**WHAT TO PRODUCE:** Your job is to set down the stretch of entries that opens with the line containing "R110: 560 (SIG11, VA) -> 560 (SIG9, VA)" and closes with the line containing "R8: 100k (3V3, FILT2) -> none". Keep both end lines, copy each exactly, and add nothing.

**Data items:**

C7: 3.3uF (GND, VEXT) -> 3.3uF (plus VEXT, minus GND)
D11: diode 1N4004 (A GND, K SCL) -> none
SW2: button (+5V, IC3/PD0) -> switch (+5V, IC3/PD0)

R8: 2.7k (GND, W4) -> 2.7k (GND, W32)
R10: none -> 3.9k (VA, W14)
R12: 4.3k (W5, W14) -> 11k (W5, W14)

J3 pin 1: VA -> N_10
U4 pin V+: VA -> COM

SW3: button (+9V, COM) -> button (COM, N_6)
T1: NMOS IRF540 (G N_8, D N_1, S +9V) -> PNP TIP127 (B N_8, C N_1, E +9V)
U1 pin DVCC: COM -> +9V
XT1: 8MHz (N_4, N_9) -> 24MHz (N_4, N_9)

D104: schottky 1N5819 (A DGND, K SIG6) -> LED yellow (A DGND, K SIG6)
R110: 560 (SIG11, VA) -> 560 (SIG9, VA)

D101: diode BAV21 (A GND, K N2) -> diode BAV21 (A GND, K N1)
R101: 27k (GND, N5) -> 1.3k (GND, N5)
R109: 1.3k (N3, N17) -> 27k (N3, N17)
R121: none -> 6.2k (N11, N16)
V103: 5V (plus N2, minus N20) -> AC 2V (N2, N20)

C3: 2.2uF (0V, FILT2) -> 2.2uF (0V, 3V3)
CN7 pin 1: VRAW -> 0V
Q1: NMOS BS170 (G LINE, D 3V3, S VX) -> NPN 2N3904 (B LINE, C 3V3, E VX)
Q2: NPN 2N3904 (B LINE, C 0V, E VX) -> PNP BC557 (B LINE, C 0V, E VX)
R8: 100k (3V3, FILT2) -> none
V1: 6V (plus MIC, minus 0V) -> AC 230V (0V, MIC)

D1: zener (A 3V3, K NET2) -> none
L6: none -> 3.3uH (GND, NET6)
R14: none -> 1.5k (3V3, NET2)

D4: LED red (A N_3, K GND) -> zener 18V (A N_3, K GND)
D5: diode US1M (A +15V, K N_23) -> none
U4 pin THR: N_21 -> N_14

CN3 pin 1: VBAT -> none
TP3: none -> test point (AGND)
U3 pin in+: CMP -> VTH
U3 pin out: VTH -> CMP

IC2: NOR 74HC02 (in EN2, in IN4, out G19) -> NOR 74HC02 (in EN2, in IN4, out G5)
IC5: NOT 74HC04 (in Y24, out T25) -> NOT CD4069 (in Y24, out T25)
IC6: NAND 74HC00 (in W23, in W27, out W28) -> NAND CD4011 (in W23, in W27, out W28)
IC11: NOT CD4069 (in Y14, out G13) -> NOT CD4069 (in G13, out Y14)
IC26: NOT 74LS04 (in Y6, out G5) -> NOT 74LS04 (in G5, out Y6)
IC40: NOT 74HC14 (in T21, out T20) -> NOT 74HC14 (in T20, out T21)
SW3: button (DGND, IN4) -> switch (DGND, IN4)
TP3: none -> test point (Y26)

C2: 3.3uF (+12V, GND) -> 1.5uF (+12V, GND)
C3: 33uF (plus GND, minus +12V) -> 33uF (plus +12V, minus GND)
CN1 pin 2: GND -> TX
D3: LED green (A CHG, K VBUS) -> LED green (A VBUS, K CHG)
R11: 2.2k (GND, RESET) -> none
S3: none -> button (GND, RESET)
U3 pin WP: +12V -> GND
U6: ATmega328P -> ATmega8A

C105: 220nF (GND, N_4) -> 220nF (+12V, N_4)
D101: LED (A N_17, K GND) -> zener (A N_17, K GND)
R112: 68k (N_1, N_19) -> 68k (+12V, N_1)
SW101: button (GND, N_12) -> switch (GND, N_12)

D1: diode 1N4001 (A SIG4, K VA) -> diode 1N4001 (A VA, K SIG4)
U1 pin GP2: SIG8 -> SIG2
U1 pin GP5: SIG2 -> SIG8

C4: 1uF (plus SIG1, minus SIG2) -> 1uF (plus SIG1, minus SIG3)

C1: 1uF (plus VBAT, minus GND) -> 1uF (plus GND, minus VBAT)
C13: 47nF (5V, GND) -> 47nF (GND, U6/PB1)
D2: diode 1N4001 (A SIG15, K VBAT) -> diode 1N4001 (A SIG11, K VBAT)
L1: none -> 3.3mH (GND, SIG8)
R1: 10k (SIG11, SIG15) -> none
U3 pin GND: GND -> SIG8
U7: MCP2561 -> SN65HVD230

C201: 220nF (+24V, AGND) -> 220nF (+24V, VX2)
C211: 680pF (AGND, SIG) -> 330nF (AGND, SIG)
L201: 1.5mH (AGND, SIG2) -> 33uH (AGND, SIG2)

**RESPONSE FOR THIS EXERCISE:**
R110: 560 (SIG11, VA) -> 560 (SIG9, VA)

D101: diode BAV21 (A GND, K N2) -> diode BAV21 (A GND, K N1)
R101: 27k (GND, N5) -> 1.3k (GND, N5)
R109: 1.3k (N3, N17) -> 27k (N3, N17)
R121: none -> 6.2k (N11, N16)
V103: 5V (plus N2, minus N20) -> AC 2V (N2, N20)

C3: 2.2uF (0V, FILT2) -> 2.2uF (0V, 3V3)
CN7 pin 1: VRAW -> 0V
Q1: NMOS BS170 (G LINE, D 3V3, S VX) -> NPN 2N3904 (B LINE, C 3V3, E VX)
Q2: NPN 2N3904 (B LINE, C 0V, E VX) -> PNP BC557 (B LINE, C 0V, E VX)
R8: 100k (3V3, FILT2) -> none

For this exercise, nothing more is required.